Your instructions: Each line from the one containing "green spoon: 14 -> 10" through the final line of the data below must be repeated exactly.
--*--
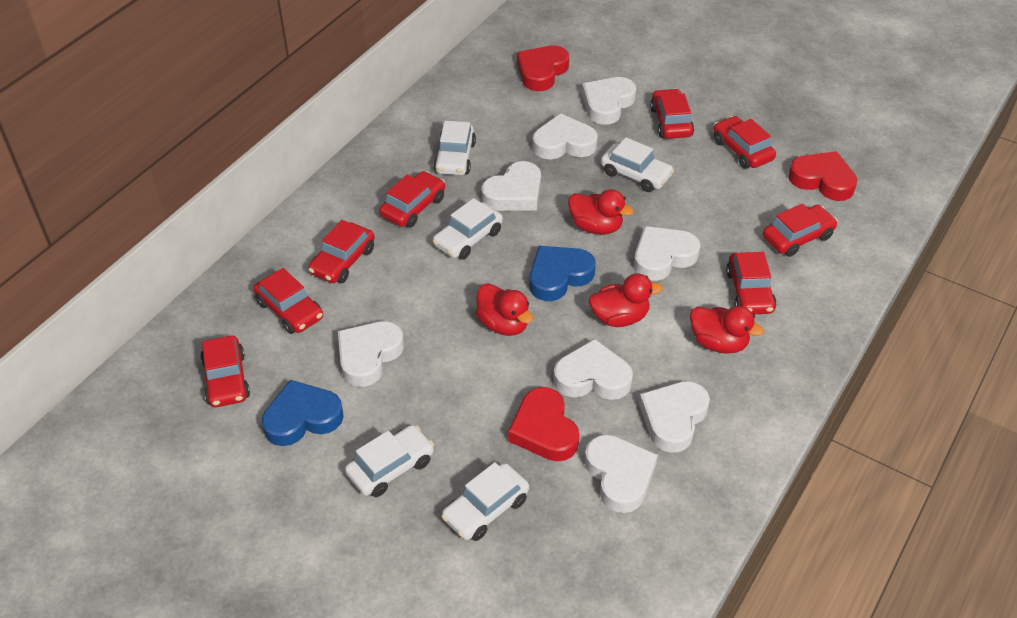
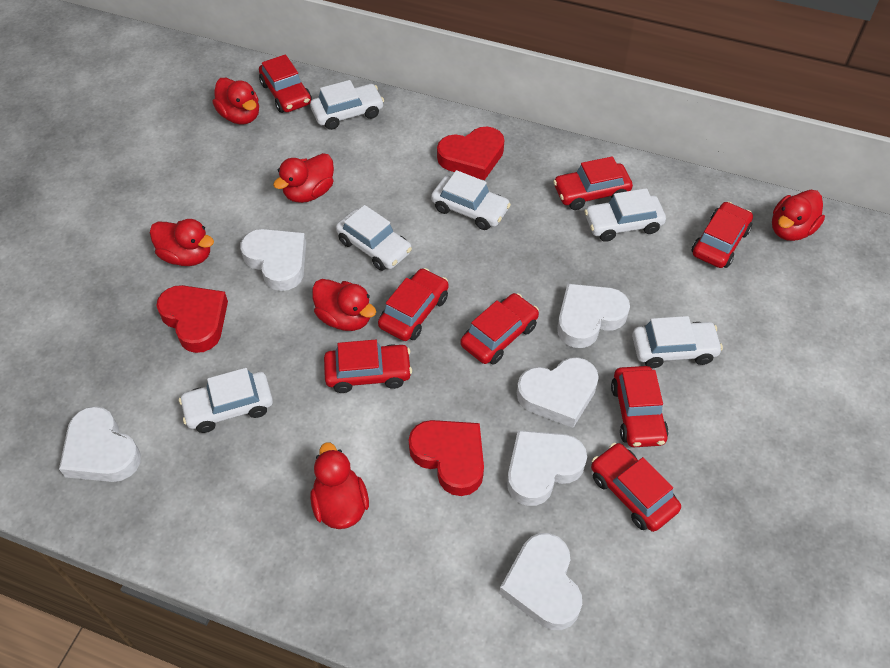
blue heart: 2 -> 0
red duck: 4 -> 6
white car: 5 -> 6
white heart: 8 -> 6

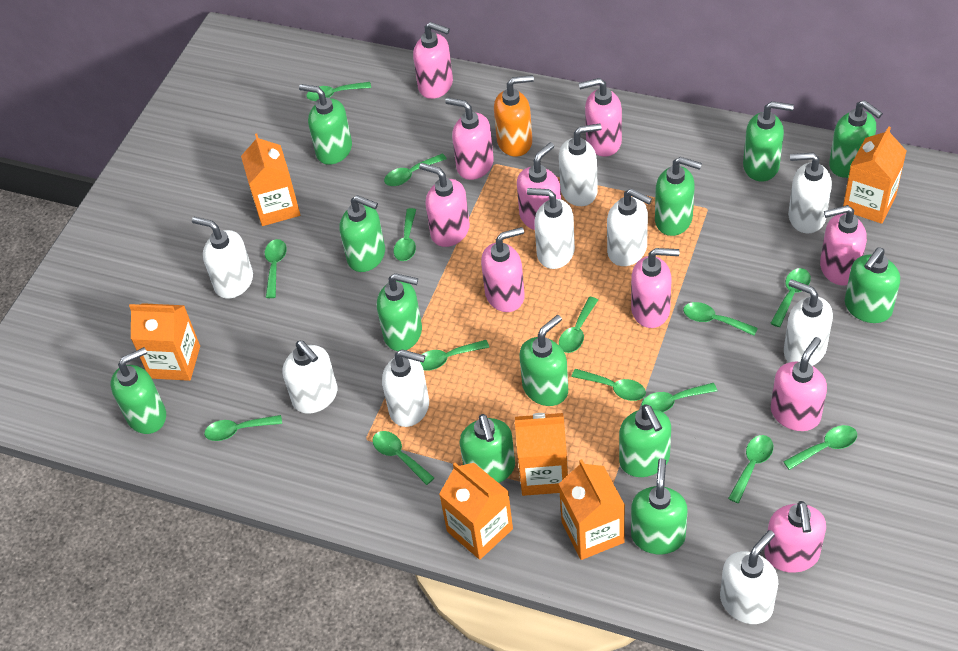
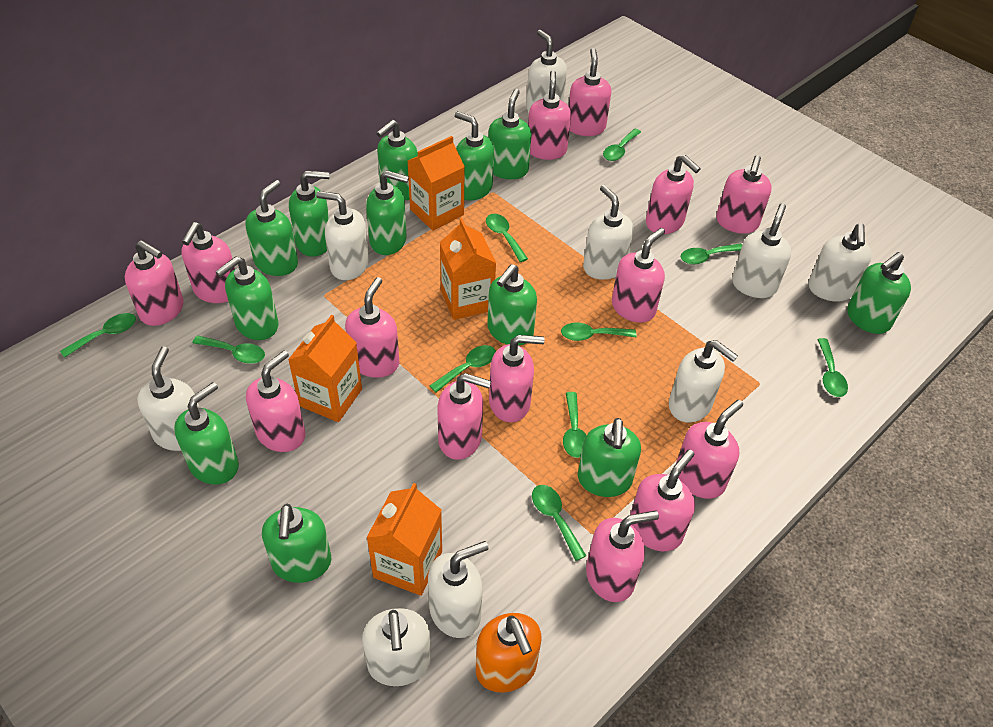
green spoon: 14 -> 10
orange carton: 6 -> 4
pink soap dispenser: 10 -> 14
--*--
Response for this exercise:
green spoon: 14 -> 10
orange carton: 6 -> 4
pink soap dispenser: 10 -> 14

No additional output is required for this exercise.